AIM OF THE EXERCISE – What you return should be the entries, unchanged, without their pictures.

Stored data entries
------------

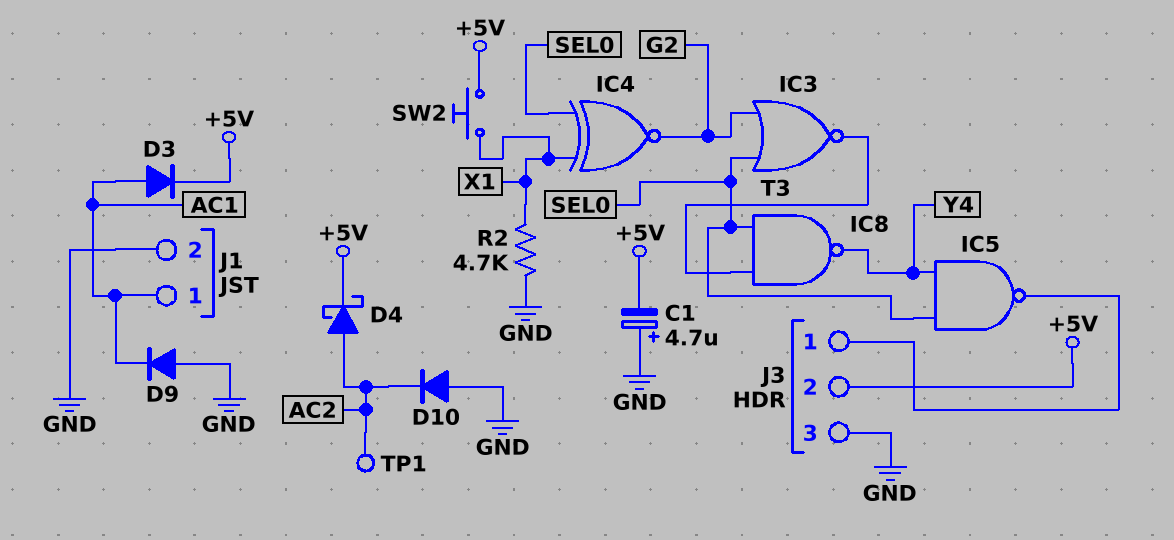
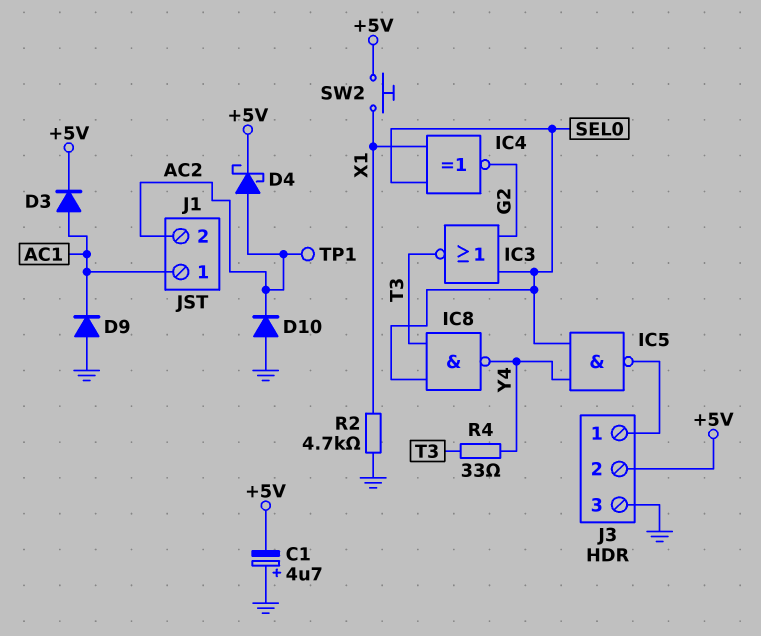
J1 pin 2: GND -> AC2
R4: none -> 33 (T3, Y4)

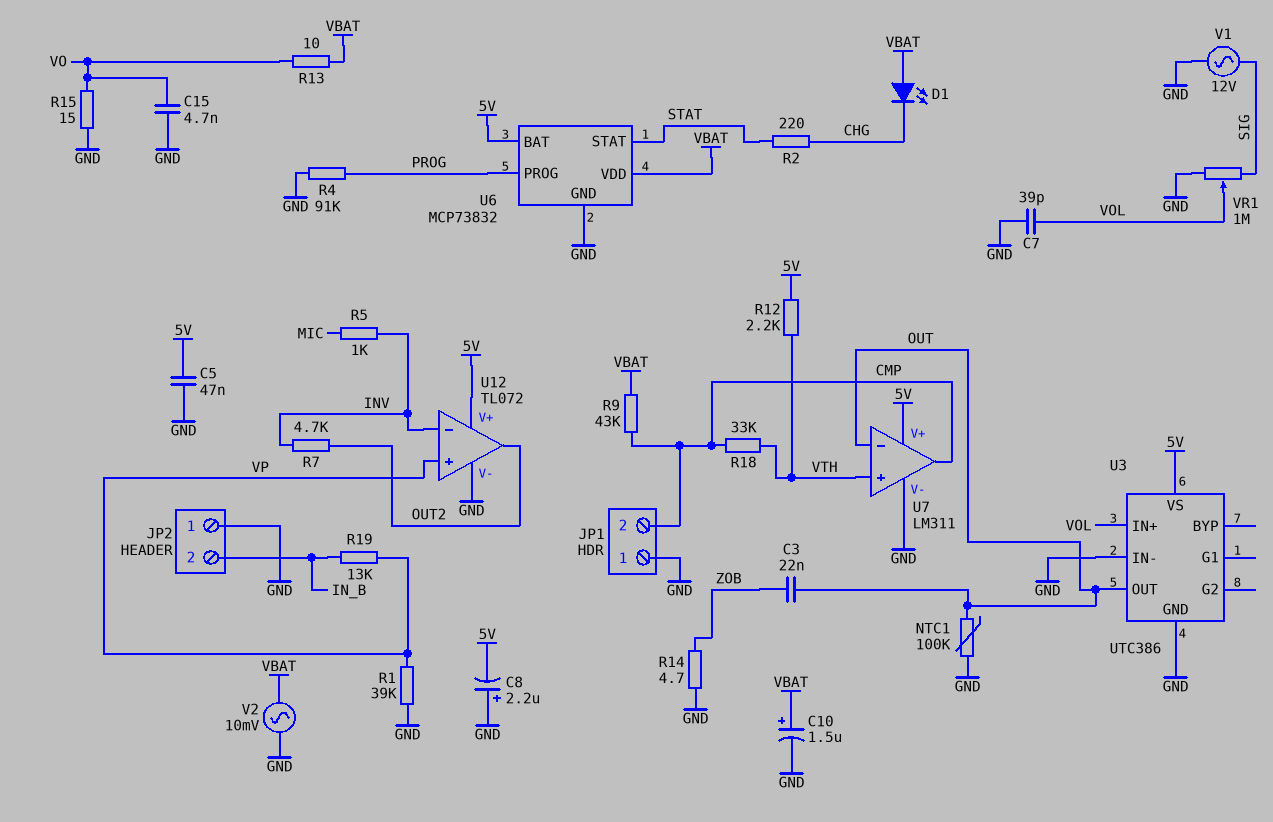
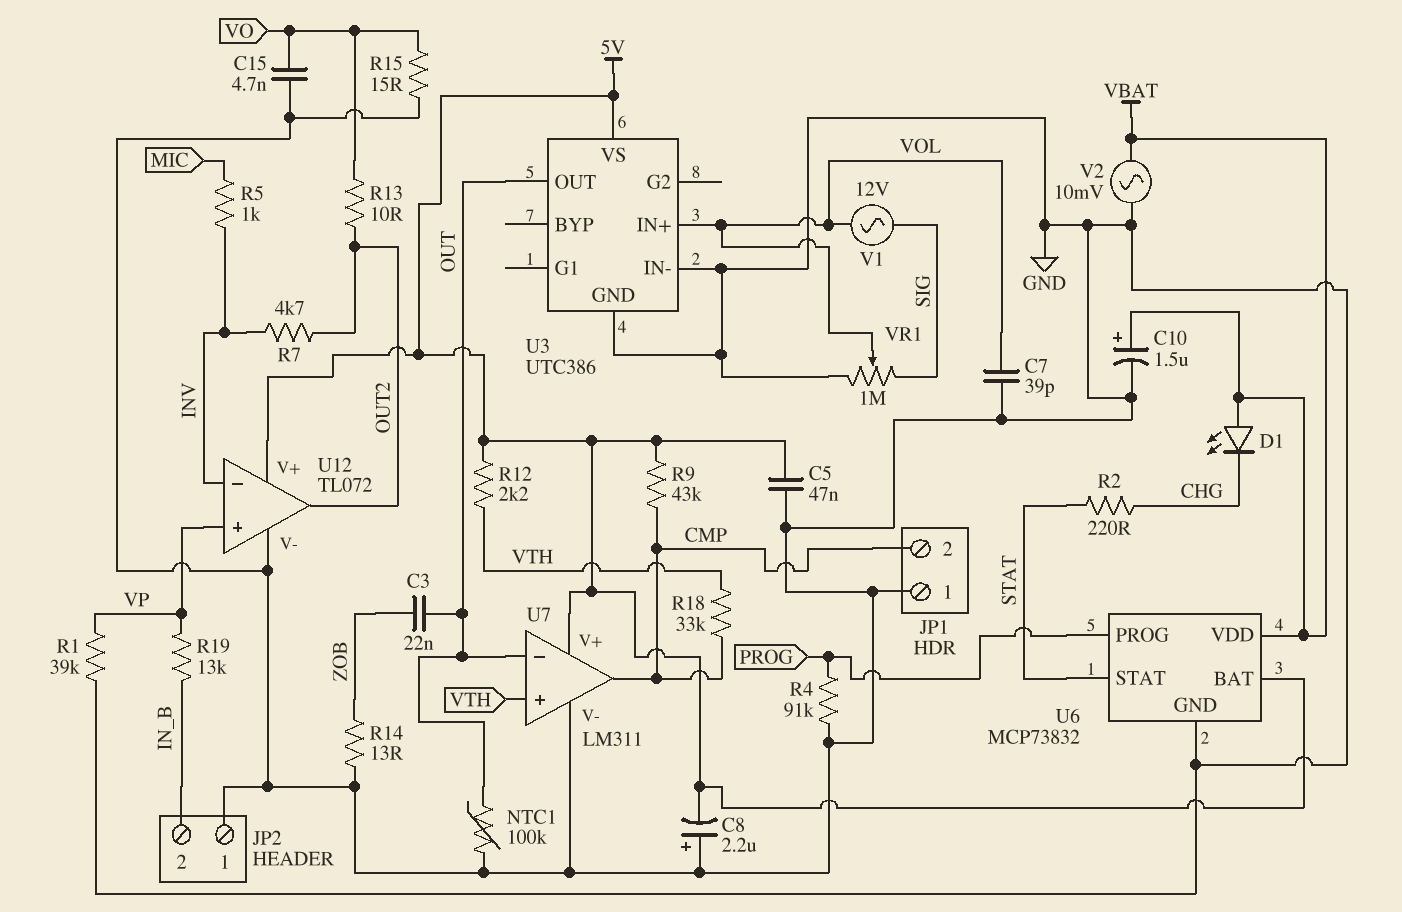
R9: 43k (CMP, VBAT) -> 43k (5V, CMP)
R13: 10 (VBAT, VO) -> 10 (OUT2, VO)
R14: 4.7 (GND, ZOB) -> 13 (GND, ZOB)
V1: AC 12V (GND, SIG) -> AC 12V (SIG, VOL)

------------

TASK RESULT –
J1 pin 2: GND -> AC2
R4: none -> 33 (T3, Y4)

R9: 43k (CMP, VBAT) -> 43k (5V, CMP)
R13: 10 (VBAT, VO) -> 10 (OUT2, VO)
R14: 4.7 (GND, ZOB) -> 13 (GND, ZOB)
V1: AC 12V (GND, SIG) -> AC 12V (SIG, VOL)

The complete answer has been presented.